In the entries below, find the line with "U2 pin out: BUF2 -> STG" and the line with "U106 pin VCC: +9V -> none". Reproduce those two lines and every line between them exactly, and nothing more.

(Records provided begins)

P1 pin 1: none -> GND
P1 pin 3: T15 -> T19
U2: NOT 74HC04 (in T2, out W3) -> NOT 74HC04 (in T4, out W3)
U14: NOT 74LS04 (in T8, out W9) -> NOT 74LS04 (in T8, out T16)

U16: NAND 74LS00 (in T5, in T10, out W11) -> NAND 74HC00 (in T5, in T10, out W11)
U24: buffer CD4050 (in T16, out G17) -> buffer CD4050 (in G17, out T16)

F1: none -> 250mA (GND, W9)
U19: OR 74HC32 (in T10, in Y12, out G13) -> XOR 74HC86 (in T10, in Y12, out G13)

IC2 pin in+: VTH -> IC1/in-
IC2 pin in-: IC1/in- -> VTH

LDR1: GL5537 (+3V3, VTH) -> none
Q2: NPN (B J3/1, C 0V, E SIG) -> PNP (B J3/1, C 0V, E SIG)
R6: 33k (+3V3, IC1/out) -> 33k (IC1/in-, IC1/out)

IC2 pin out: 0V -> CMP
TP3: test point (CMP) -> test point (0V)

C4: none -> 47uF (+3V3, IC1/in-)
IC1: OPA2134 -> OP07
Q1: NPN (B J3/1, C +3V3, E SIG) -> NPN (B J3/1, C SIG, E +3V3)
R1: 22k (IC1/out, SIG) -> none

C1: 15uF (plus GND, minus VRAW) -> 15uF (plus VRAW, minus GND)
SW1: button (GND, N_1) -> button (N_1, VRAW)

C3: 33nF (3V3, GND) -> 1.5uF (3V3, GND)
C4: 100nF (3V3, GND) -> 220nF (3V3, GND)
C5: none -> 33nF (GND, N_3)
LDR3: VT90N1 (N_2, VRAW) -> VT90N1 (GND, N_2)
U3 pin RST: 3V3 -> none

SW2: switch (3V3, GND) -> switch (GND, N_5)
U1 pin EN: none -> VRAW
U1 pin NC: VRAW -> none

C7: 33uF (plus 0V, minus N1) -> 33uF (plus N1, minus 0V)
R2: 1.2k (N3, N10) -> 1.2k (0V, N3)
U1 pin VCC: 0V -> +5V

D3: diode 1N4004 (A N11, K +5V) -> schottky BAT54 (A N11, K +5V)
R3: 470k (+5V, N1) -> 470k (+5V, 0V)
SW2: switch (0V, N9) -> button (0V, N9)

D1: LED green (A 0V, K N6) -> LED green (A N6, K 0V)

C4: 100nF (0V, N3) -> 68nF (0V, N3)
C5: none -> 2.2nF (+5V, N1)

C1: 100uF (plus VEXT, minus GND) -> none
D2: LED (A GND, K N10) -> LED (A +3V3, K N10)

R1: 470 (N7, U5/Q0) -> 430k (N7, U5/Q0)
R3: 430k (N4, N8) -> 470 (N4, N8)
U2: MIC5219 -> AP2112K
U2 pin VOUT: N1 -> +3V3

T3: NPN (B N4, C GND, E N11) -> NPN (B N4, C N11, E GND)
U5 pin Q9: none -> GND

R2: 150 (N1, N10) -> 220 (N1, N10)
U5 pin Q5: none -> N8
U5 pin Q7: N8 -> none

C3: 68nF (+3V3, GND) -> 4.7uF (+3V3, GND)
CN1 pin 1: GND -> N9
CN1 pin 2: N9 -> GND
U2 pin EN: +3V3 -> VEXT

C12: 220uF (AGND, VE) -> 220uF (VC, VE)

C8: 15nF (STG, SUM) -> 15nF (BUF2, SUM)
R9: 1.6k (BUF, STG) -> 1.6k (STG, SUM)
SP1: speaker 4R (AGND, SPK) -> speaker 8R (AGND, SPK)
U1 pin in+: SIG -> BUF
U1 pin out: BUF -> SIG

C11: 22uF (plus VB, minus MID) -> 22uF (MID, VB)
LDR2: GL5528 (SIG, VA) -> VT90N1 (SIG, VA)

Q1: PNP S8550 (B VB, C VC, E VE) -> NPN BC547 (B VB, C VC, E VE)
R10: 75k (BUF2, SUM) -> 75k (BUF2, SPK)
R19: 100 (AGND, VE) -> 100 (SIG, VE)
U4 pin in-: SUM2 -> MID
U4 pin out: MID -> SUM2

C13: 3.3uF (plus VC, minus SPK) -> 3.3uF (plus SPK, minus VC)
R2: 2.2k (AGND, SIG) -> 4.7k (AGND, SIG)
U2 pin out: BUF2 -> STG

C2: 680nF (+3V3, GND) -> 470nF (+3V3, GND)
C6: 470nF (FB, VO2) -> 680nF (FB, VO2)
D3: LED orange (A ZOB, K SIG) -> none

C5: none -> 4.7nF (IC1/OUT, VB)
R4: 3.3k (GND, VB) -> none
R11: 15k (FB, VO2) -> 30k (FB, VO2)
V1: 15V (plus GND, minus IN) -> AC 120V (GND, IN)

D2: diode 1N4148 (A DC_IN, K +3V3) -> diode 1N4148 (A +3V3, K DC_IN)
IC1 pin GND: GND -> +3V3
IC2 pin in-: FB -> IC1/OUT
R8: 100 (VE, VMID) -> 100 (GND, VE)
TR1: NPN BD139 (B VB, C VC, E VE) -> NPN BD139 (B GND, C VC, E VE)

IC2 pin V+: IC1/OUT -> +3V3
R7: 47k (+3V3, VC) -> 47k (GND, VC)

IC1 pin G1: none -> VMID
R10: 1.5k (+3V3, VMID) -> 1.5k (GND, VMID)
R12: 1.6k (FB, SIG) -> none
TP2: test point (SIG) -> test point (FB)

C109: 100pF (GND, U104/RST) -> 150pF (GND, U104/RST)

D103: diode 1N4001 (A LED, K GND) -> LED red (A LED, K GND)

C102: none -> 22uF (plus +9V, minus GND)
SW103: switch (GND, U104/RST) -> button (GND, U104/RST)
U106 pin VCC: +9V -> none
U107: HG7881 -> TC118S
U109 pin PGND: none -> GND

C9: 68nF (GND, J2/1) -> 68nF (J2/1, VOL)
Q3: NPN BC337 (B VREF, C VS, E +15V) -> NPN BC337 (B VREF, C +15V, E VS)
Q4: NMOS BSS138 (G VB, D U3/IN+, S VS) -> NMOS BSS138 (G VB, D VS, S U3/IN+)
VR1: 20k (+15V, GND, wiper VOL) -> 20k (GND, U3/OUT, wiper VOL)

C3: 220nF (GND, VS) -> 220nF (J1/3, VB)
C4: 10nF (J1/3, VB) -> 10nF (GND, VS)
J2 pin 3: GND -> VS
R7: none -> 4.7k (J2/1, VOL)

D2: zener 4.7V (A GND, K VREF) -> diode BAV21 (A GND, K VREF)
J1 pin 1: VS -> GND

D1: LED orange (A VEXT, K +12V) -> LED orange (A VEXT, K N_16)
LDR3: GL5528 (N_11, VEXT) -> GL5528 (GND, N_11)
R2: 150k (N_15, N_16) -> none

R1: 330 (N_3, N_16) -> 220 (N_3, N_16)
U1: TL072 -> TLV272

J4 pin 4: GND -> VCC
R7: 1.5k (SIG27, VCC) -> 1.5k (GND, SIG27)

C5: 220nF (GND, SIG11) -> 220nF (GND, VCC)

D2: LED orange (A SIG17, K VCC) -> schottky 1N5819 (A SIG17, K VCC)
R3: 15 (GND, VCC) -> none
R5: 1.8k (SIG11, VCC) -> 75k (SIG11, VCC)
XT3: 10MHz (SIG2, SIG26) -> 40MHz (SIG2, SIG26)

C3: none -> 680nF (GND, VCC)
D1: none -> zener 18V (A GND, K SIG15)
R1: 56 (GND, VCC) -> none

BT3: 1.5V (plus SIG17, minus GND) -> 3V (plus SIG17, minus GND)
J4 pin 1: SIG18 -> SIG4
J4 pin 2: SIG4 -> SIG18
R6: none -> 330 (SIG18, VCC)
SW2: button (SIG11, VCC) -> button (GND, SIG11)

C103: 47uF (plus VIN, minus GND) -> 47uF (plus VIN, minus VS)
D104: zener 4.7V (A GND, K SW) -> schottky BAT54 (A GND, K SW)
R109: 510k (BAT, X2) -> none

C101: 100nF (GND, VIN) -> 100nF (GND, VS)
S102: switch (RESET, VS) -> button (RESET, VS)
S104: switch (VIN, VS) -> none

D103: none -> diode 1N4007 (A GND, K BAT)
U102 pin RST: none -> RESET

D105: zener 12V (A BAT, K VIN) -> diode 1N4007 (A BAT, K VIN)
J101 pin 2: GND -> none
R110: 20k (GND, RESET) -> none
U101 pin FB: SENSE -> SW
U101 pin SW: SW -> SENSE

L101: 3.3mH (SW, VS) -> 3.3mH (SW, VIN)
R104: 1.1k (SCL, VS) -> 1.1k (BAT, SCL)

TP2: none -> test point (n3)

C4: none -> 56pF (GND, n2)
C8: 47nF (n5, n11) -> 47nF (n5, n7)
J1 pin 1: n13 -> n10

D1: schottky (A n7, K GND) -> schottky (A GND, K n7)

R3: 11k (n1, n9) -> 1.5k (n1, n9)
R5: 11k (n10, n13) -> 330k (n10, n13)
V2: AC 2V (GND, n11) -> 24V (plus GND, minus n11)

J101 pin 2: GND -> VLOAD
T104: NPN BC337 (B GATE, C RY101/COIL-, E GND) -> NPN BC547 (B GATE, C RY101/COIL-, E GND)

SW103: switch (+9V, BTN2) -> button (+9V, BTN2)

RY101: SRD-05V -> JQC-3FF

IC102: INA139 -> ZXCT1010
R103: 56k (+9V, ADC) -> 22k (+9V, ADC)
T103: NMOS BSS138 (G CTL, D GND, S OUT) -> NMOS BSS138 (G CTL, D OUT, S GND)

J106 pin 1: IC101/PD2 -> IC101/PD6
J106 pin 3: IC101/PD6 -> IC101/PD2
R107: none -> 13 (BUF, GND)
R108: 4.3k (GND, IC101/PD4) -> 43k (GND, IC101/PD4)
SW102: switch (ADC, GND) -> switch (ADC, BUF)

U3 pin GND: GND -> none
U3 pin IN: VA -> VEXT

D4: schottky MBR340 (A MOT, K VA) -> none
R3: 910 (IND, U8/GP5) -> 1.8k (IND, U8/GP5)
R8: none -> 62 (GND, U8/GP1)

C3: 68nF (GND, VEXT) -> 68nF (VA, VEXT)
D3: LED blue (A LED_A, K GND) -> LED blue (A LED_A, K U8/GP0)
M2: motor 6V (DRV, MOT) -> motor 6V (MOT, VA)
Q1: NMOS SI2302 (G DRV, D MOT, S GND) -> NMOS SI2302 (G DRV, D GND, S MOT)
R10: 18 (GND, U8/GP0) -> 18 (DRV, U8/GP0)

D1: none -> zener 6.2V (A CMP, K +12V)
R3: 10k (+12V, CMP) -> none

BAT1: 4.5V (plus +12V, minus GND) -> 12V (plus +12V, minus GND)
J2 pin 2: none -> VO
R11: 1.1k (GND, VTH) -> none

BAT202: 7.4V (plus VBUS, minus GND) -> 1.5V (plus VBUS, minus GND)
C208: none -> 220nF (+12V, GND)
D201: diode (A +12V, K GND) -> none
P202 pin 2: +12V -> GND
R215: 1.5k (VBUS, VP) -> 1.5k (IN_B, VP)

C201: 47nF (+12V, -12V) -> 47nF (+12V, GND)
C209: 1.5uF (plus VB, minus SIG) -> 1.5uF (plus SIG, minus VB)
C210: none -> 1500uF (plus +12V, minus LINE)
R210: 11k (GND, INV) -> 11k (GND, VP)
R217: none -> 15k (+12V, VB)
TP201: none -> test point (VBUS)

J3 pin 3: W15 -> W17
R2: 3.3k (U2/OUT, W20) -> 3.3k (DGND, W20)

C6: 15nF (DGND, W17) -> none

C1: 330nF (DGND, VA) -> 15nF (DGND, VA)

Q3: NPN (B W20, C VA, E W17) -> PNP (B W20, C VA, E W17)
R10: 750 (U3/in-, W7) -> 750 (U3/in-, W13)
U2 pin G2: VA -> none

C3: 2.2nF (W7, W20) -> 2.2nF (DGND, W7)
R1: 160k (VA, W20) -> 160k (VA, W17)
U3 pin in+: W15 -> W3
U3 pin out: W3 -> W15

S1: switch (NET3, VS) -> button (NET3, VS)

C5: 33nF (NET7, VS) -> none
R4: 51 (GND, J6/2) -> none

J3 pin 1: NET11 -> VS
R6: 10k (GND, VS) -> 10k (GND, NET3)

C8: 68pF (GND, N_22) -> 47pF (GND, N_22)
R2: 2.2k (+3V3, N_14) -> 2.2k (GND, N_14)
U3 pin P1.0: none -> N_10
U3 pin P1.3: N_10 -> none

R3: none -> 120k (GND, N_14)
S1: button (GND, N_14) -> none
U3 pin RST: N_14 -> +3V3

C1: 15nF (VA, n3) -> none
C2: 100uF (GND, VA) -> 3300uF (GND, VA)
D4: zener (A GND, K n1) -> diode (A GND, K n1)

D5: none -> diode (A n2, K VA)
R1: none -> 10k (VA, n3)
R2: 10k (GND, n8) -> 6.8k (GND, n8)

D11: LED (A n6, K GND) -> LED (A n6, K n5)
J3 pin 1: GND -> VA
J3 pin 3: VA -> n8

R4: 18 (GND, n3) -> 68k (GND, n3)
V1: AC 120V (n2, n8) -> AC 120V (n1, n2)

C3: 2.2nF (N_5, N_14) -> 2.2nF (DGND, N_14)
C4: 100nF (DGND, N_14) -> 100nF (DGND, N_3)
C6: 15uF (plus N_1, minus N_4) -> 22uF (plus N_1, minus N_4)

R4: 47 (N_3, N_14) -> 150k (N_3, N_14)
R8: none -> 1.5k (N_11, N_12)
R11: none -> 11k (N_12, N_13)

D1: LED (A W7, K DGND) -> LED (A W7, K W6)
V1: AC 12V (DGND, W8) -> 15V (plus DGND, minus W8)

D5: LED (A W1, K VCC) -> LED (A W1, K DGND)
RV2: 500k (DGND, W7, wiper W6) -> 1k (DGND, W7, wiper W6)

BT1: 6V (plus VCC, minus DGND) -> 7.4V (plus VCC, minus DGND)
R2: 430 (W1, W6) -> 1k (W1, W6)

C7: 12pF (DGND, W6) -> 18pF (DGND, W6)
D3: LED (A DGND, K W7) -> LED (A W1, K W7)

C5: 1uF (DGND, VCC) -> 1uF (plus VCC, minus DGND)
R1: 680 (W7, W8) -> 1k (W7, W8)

(Records provided ends)

Finished task |
U2 pin out: BUF2 -> STG

C2: 680nF (+3V3, GND) -> 470nF (+3V3, GND)
C6: 470nF (FB, VO2) -> 680nF (FB, VO2)
D3: LED orange (A ZOB, K SIG) -> none

C5: none -> 4.7nF (IC1/OUT, VB)
R4: 3.3k (GND, VB) -> none
R11: 15k (FB, VO2) -> 30k (FB, VO2)
V1: 15V (plus GND, minus IN) -> AC 120V (GND, IN)

D2: diode 1N4148 (A DC_IN, K +3V3) -> diode 1N4148 (A +3V3, K DC_IN)
IC1 pin GND: GND -> +3V3
IC2 pin in-: FB -> IC1/OUT
R8: 100 (VE, VMID) -> 100 (GND, VE)
TR1: NPN BD139 (B VB, C VC, E VE) -> NPN BD139 (B GND, C VC, E VE)

IC2 pin V+: IC1/OUT -> +3V3
R7: 47k (+3V3, VC) -> 47k (GND, VC)

IC1 pin G1: none -> VMID
R10: 1.5k (+3V3, VMID) -> 1.5k (GND, VMID)
R12: 1.6k (FB, SIG) -> none
TP2: test point (SIG) -> test point (FB)

C109: 100pF (GND, U104/RST) -> 150pF (GND, U104/RST)

D103: diode 1N4001 (A LED, K GND) -> LED red (A LED, K GND)

C102: none -> 22uF (plus +9V, minus GND)
SW103: switch (GND, U104/RST) -> button (GND, U104/RST)
U106 pin VCC: +9V -> none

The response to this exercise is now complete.